### Instructions to follow
Word for word, copy the listing below and leave out its images.

= Beginning of Section =

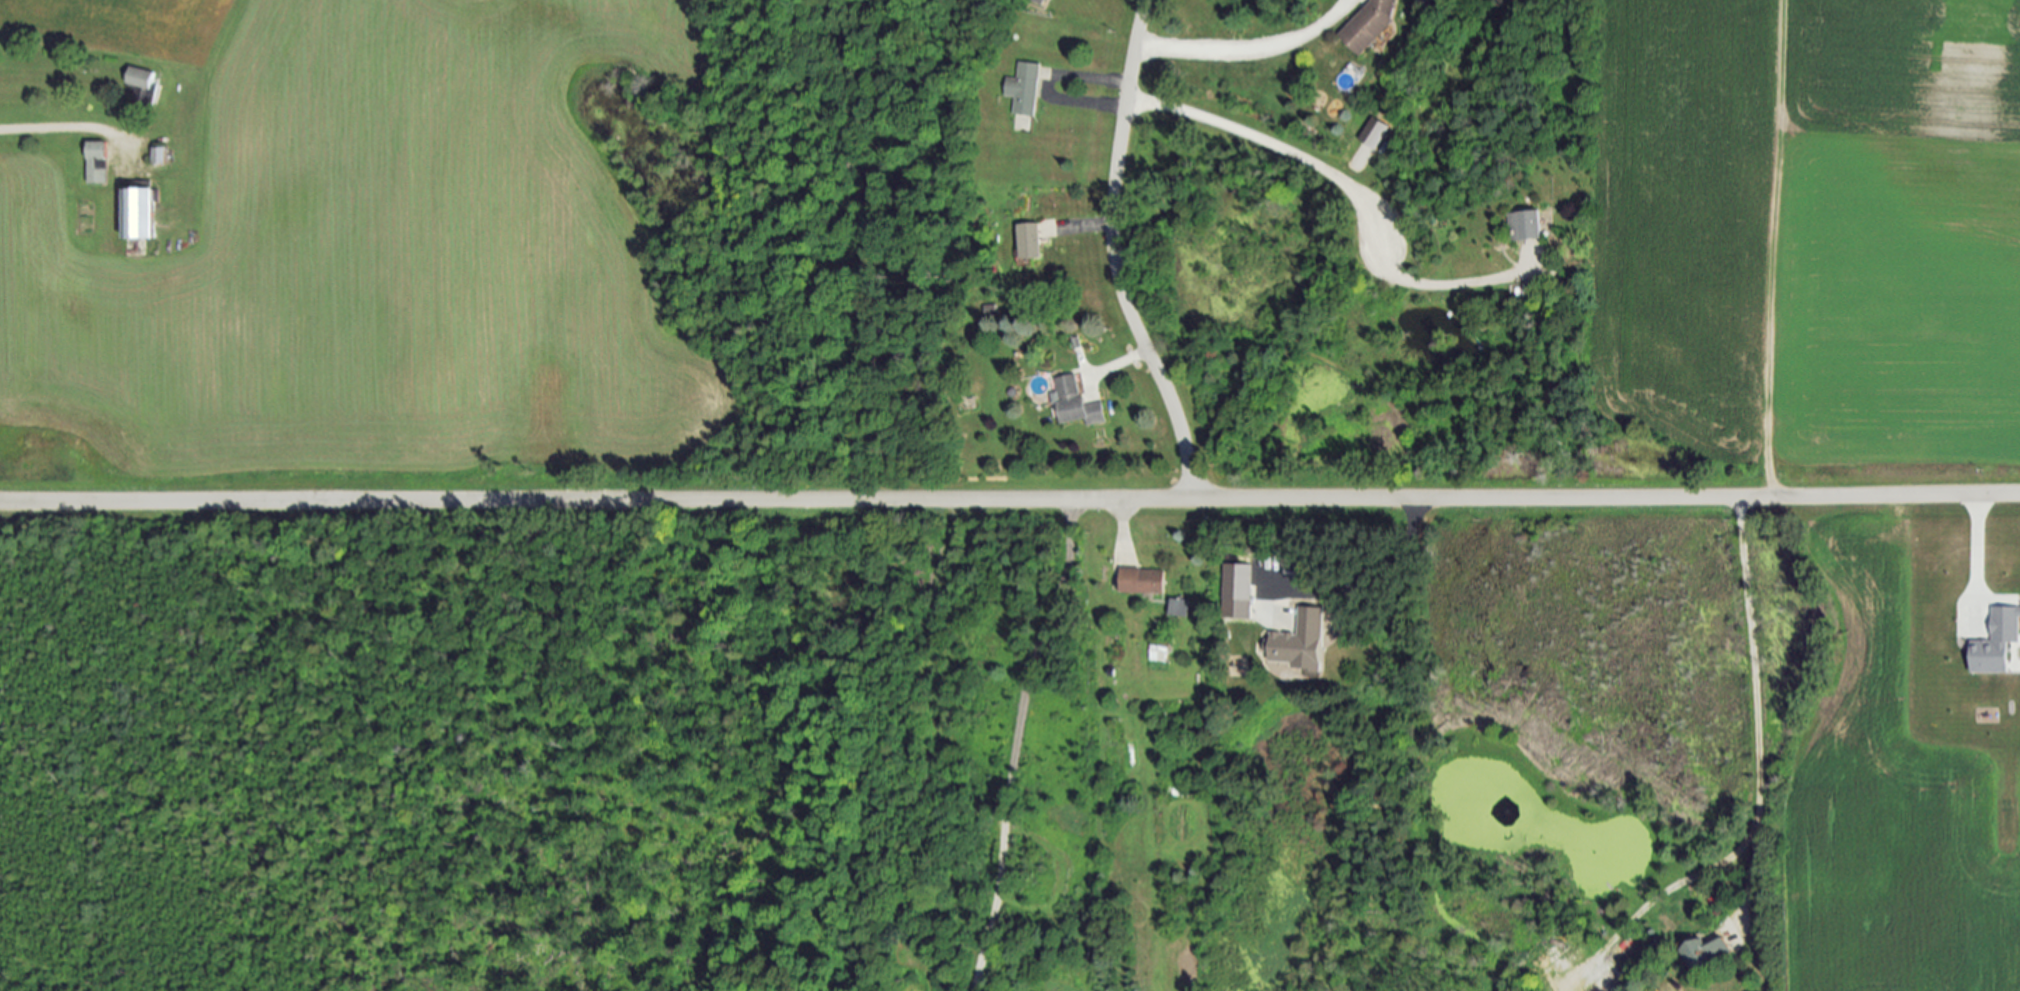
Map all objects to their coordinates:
building: (1423, 4)
building: (1372, 24)
road: (1250, 53)
road: (1100, 77)
building: (140, 81)
building: (1025, 87)
road: (67, 127)
building: (1375, 131)
building: (161, 154)
building: (98, 161)
road: (1315, 167)
building: (140, 211)
building: (1527, 224)
road: (1087, 229)
building: (1030, 240)
road: (1114, 254)
road: (1121, 361)
building: (1075, 402)
road: (1010, 498)
road: (1121, 525)
road: (1976, 557)
road: (1363, 578)
building: (1142, 580)
building: (1239, 591)
building: (1180, 607)
building: (1302, 642)
building: (1998, 642)
building: (1158, 653)
road: (1755, 709)
road: (1018, 743)
road: (1643, 902)
building: (1706, 953)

= End of Section =

### Result
Map all objects to their coordinates:
building: (1423, 4)
building: (1372, 24)
road: (1250, 53)
road: (1100, 77)
building: (140, 81)
building: (1025, 87)
road: (67, 127)
building: (1375, 131)
building: (161, 154)
building: (98, 161)
road: (1315, 167)
building: (140, 211)
building: (1527, 224)
road: (1087, 229)
building: (1030, 240)
road: (1114, 254)
road: (1121, 361)
building: (1075, 402)
road: (1010, 498)
road: (1121, 525)
road: (1976, 557)
road: (1363, 578)
building: (1142, 580)
building: (1239, 591)
building: (1180, 607)
building: (1302, 642)
building: (1998, 642)
building: (1158, 653)
road: (1755, 709)
road: (1018, 743)
road: (1643, 902)
building: (1706, 953)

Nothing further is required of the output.